Данные для задания »
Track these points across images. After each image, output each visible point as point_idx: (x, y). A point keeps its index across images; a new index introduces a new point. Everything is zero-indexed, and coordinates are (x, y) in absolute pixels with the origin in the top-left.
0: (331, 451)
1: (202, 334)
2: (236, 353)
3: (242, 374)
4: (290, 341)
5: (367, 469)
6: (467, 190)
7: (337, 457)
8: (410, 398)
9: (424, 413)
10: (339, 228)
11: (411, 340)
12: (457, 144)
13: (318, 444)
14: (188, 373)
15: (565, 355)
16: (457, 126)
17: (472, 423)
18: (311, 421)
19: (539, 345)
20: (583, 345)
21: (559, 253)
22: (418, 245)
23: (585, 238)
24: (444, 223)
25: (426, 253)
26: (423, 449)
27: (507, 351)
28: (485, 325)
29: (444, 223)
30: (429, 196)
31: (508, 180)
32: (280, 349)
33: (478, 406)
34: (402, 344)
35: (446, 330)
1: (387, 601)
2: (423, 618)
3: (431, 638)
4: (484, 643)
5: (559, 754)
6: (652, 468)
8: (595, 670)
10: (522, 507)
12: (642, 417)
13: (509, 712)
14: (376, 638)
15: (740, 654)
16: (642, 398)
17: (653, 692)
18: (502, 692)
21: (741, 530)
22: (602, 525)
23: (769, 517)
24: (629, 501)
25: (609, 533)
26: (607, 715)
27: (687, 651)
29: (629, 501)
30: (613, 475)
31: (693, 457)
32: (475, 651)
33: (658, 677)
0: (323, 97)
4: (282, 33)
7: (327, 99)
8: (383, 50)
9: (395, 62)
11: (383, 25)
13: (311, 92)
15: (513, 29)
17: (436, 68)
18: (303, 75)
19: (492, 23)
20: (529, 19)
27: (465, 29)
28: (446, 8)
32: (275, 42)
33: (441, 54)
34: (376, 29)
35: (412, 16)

Задание »
Перепишите все записи полностью, заменив «top-left» на «upper-left». Всё остальное должно остаться без изменений.

Ответ »
Track these points across images. After each image, output each visible point as point_idx: (x, y). A point keeps its index across images; a new index introduces a new point. Everything is zero-indexed, and coordinates are (x, y) in absolute pixels with the origin in the upper-left.
0: (331, 451)
1: (202, 334)
2: (236, 353)
3: (242, 374)
4: (290, 341)
5: (367, 469)
6: (467, 190)
7: (337, 457)
8: (410, 398)
9: (424, 413)
10: (339, 228)
11: (411, 340)
12: (457, 144)
13: (318, 444)
14: (188, 373)
15: (565, 355)
16: (457, 126)
17: (472, 423)
18: (311, 421)
19: (539, 345)
20: (583, 345)
21: (559, 253)
22: (418, 245)
23: (585, 238)
24: (444, 223)
25: (426, 253)
26: (423, 449)
27: (507, 351)
28: (485, 325)
29: (444, 223)
30: (429, 196)
31: (508, 180)
32: (280, 349)
33: (478, 406)
34: (402, 344)
35: (446, 330)
1: (387, 601)
2: (423, 618)
3: (431, 638)
4: (484, 643)
5: (559, 754)
6: (652, 468)
8: (595, 670)
10: (522, 507)
12: (642, 417)
13: (509, 712)
14: (376, 638)
15: (740, 654)
16: (642, 398)
17: (653, 692)
18: (502, 692)
21: (741, 530)
22: (602, 525)
23: (769, 517)
24: (629, 501)
25: (609, 533)
26: (607, 715)
27: (687, 651)
29: (629, 501)
30: (613, 475)
31: (693, 457)
32: (475, 651)
33: (658, 677)
0: (323, 97)
4: (282, 33)
7: (327, 99)
8: (383, 50)
9: (395, 62)
11: (383, 25)
13: (311, 92)
15: (513, 29)
17: (436, 68)
18: (303, 75)
19: (492, 23)
20: (529, 19)
27: (465, 29)
28: (446, 8)
32: (275, 42)
33: (441, 54)
34: (376, 29)
35: (412, 16)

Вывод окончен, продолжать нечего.